[Records supplied — start]

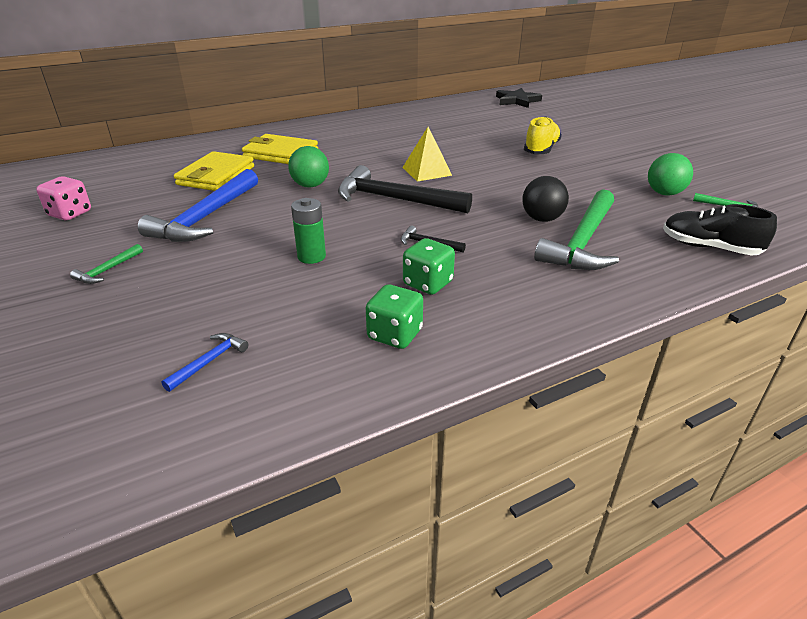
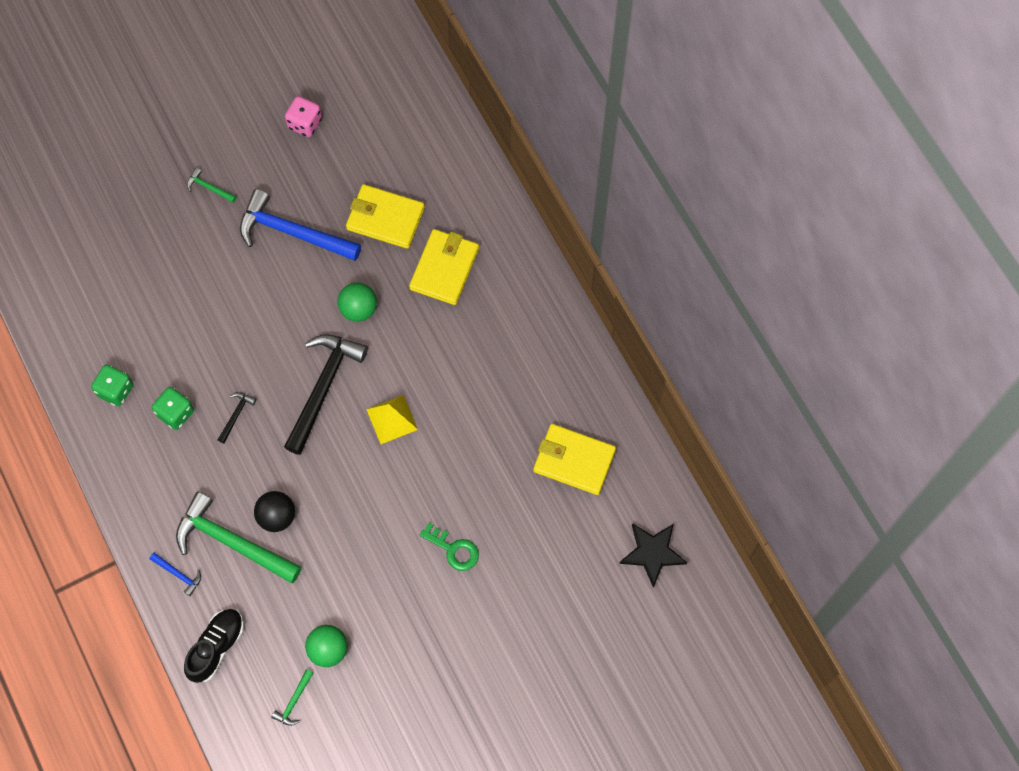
camera: 90 degrees right, 35 degrees up
(209, 361) = (98, 284): blue hammer -> blue hammer (178, 574)
(311, 256) = (220, 327): green battery -> none
(455, 117) = (574, 461): none -> yellow wallet
(541, 150) = (454, 549): yellow shoe -> green key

[Records supplied — finish]

- Problem to solve -
In your copy of the records above, include no pictures and match every line exactly.

- Response -
camera: 90 degrees right, 35 degrees up
(209, 361) = (98, 284): blue hammer -> blue hammer (178, 574)
(311, 256) = (220, 327): green battery -> none
(455, 117) = (574, 461): none -> yellow wallet
(541, 150) = (454, 549): yellow shoe -> green key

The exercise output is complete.